- Problem description
Starting with the line that has "R13: 1.5k (DGND, N005) -> 15k (DGND, N005)" in the records below and ending with the line that has "D3: LED (A N018, K", output those lines exactly and nothing more; omit the pictures.

-- Records shown follows --

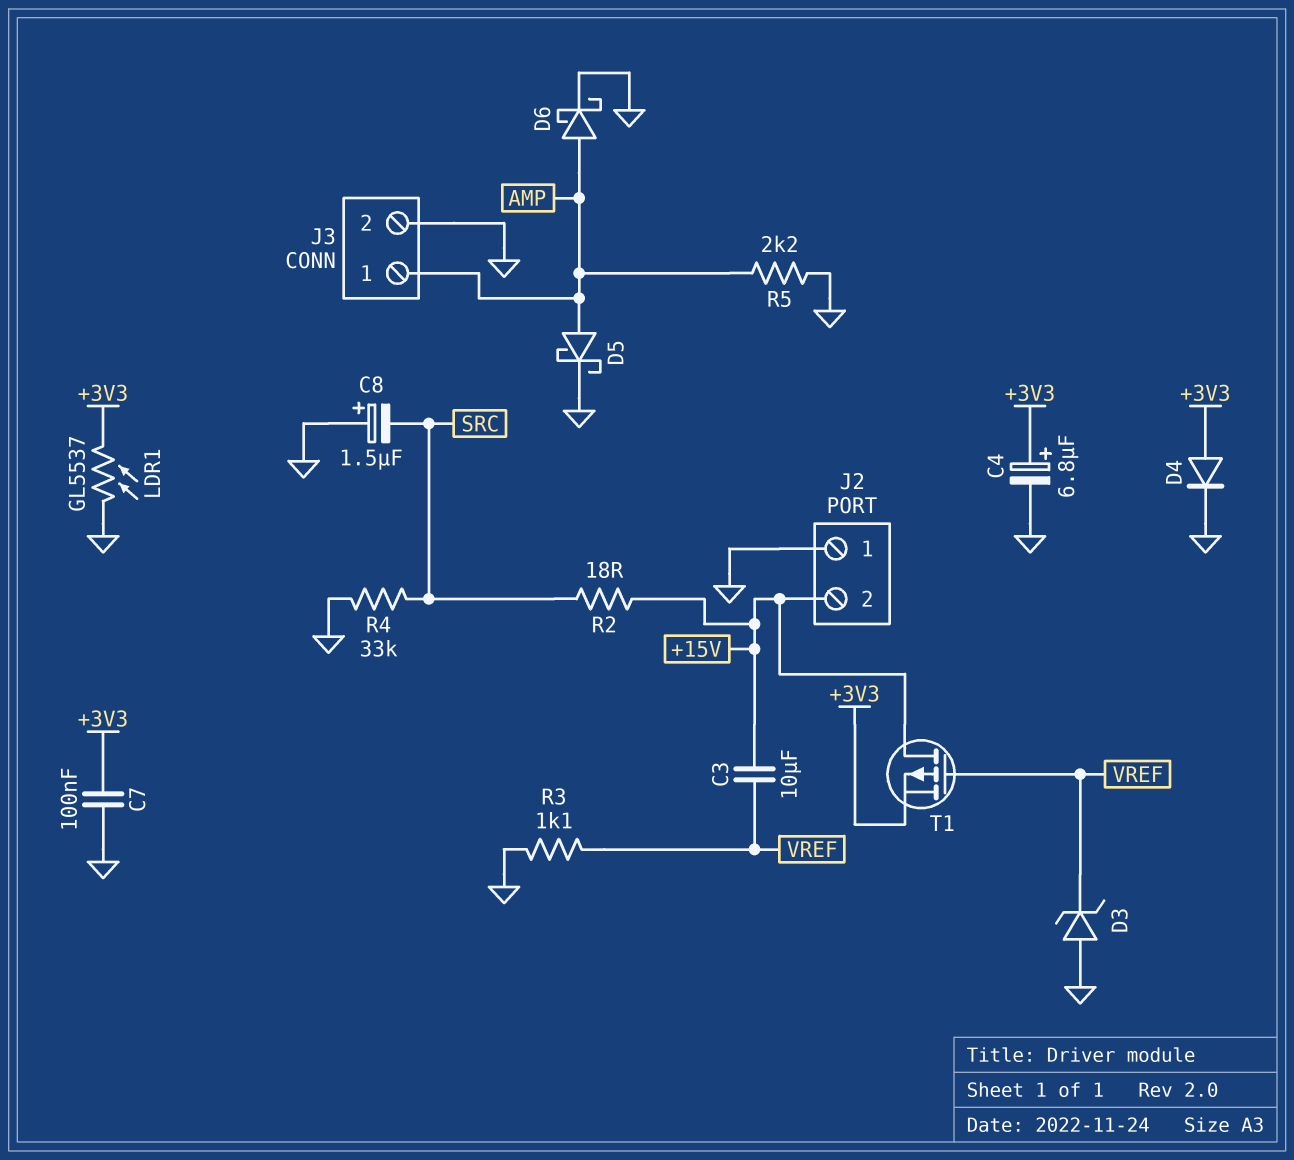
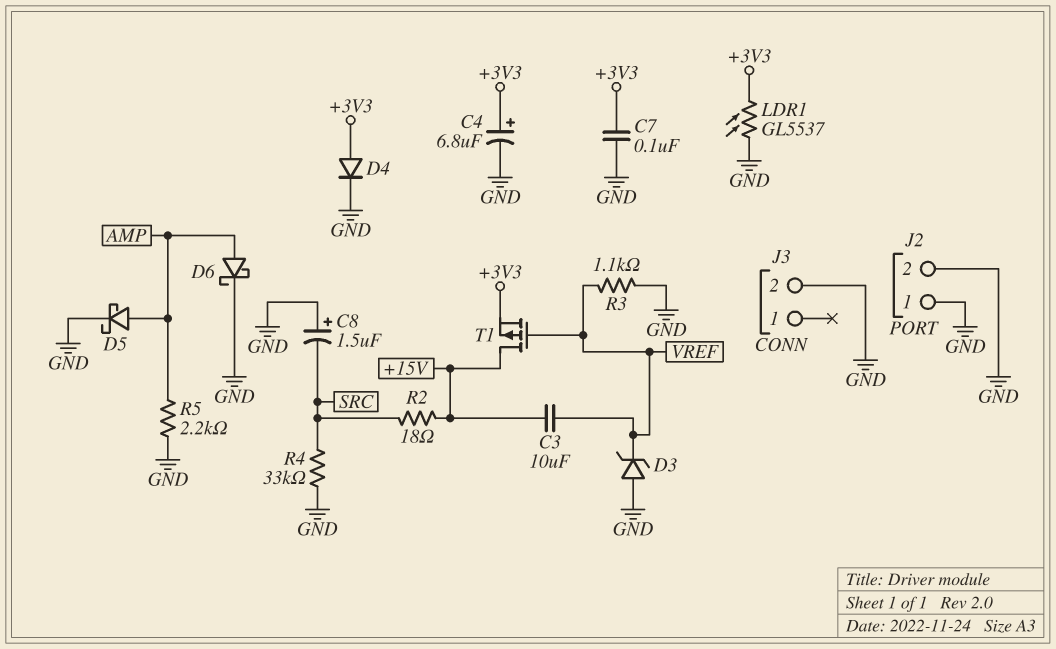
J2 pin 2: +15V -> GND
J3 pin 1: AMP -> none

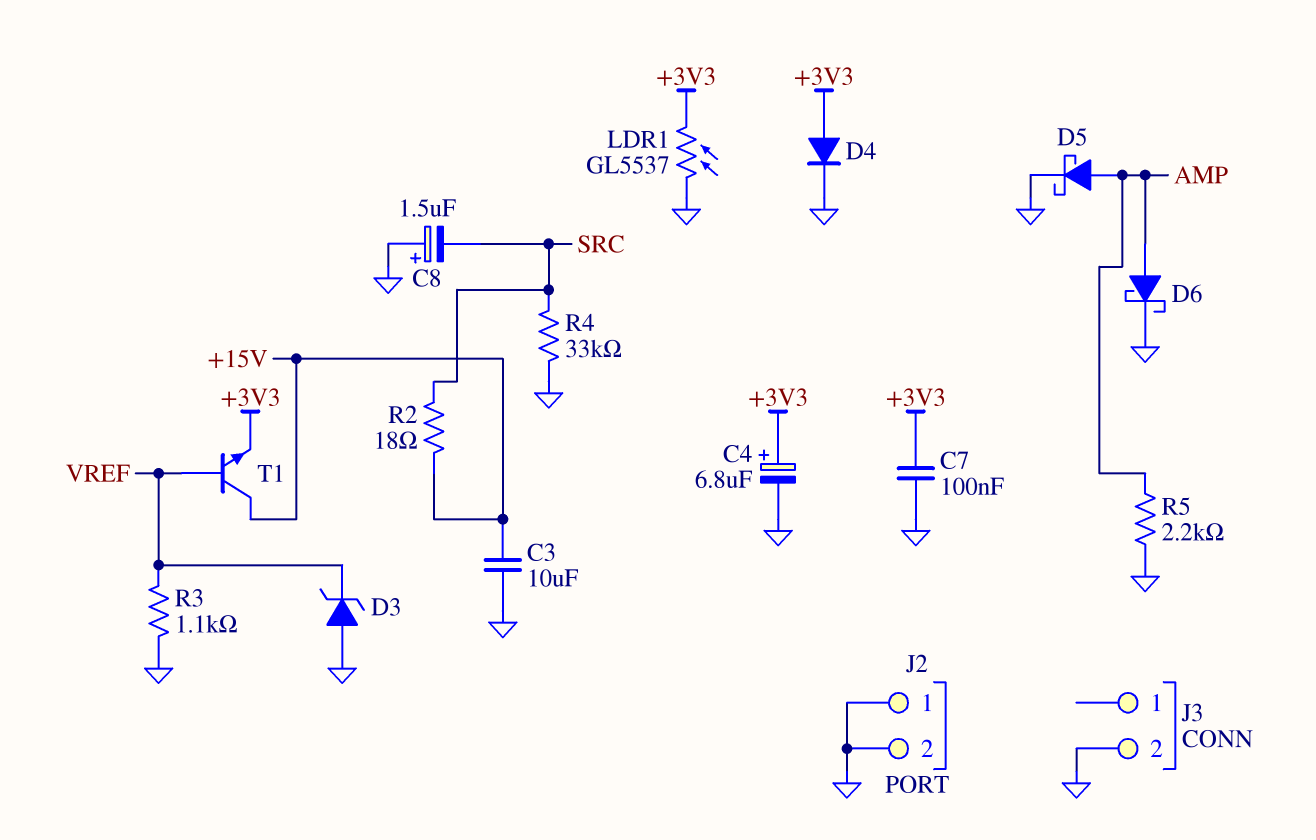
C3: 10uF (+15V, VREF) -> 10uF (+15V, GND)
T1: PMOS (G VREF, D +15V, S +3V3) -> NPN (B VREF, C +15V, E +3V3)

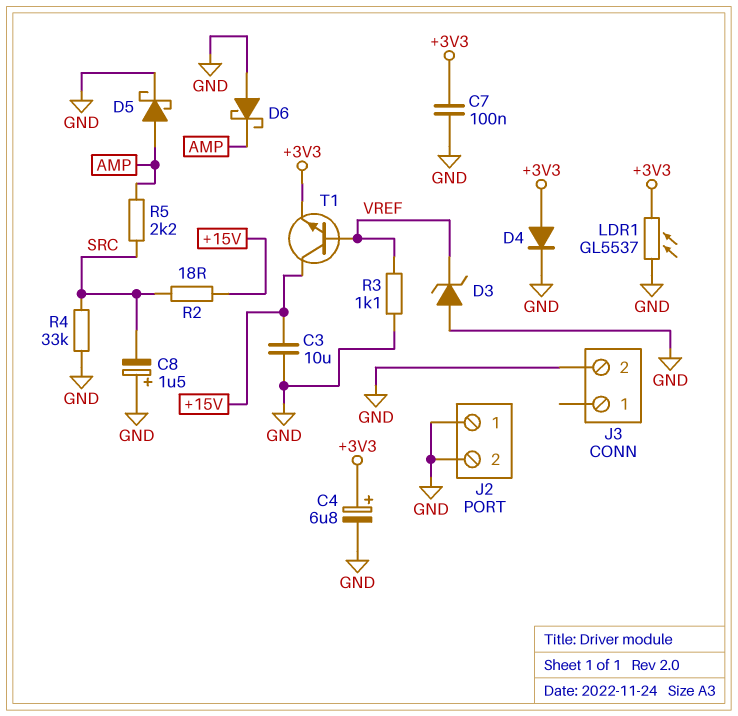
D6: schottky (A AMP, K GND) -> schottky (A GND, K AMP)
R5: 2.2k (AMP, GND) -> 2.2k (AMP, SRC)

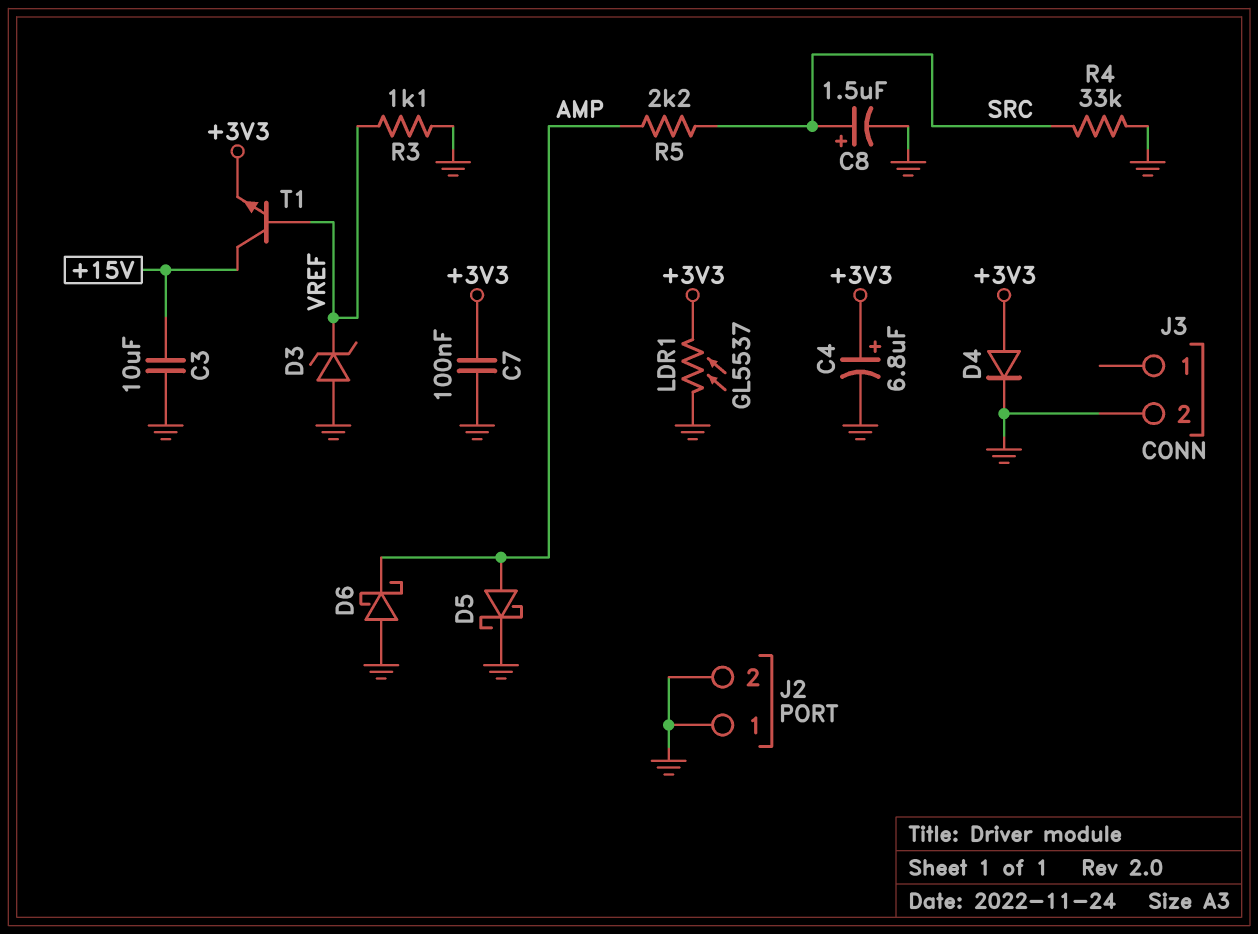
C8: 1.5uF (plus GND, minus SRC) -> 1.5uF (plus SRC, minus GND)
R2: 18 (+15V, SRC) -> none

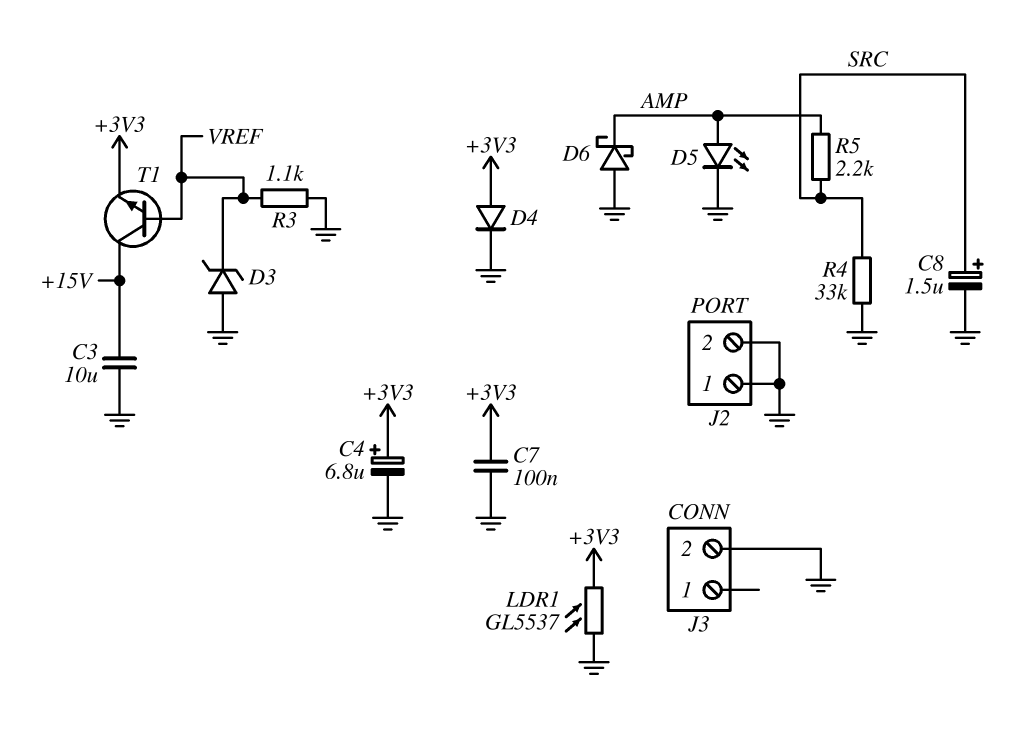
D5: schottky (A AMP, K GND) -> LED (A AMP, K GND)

-- Records shown concluded --
-- Records shown follows --

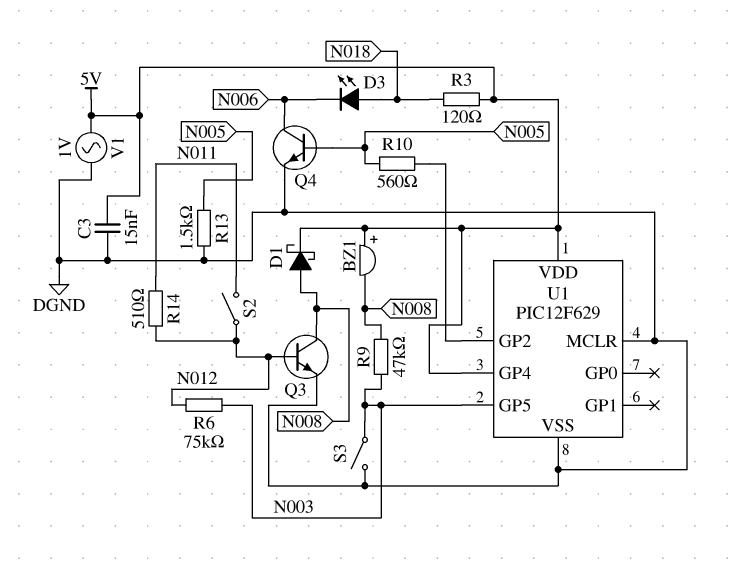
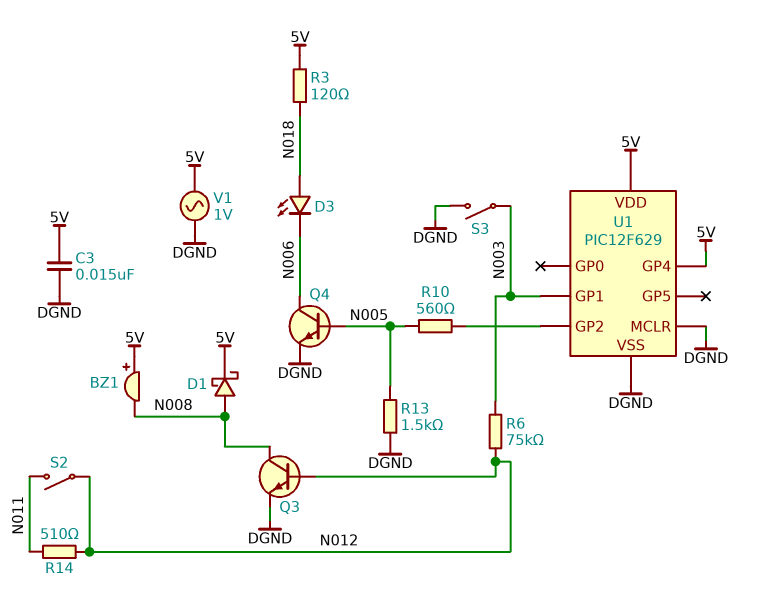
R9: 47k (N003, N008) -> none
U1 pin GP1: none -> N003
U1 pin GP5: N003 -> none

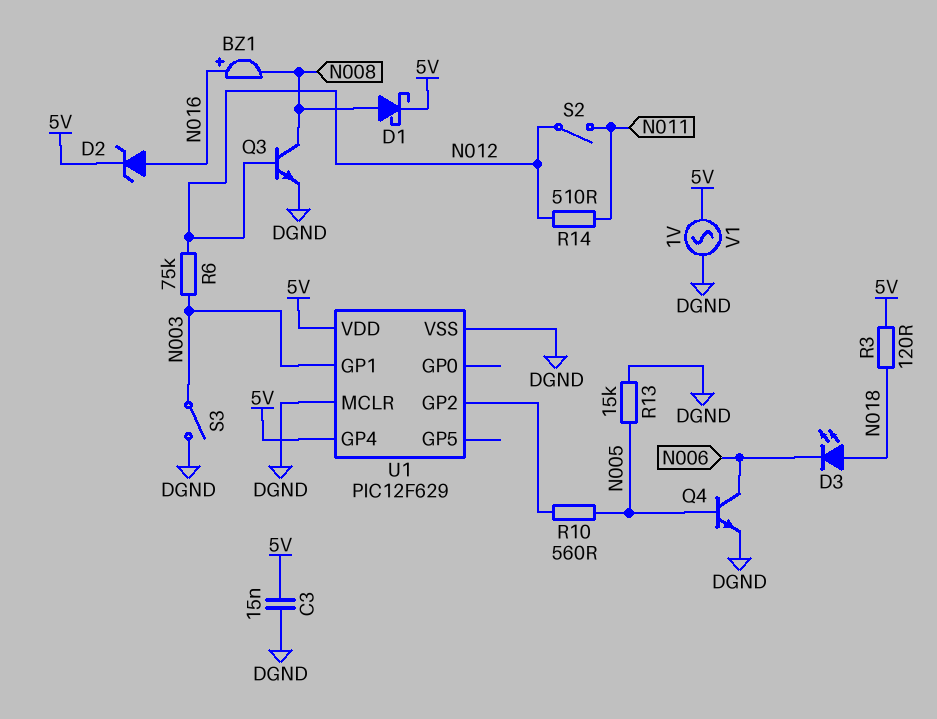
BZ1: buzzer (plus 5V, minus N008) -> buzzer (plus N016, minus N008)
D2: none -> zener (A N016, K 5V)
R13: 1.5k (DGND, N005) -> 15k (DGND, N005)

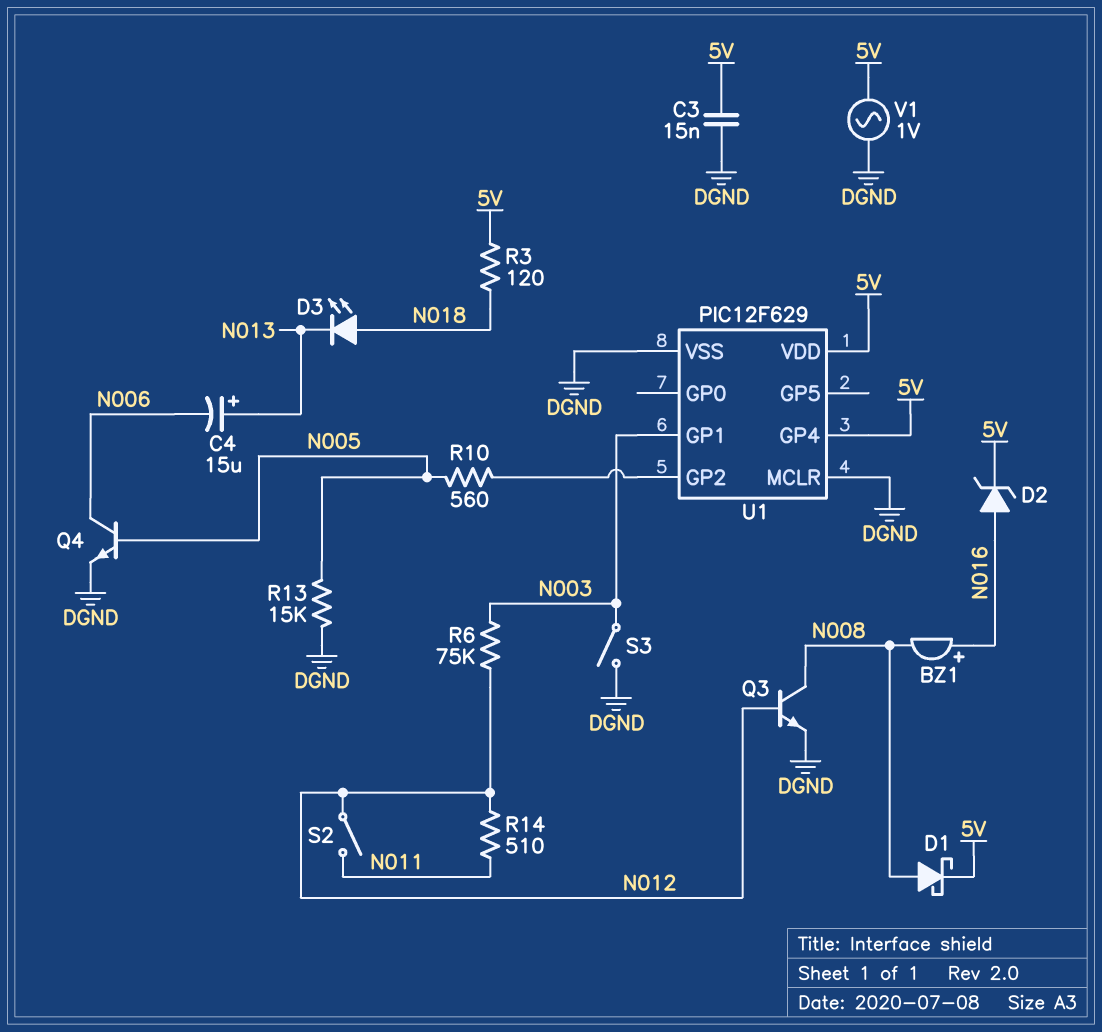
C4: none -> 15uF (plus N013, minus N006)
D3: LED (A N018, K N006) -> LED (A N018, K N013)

-- Records shown concluded --

- Your solution
R13: 1.5k (DGND, N005) -> 15k (DGND, N005)

C4: none -> 15uF (plus N013, minus N006)
D3: LED (A N018, K N006) -> LED (A N018, K N013)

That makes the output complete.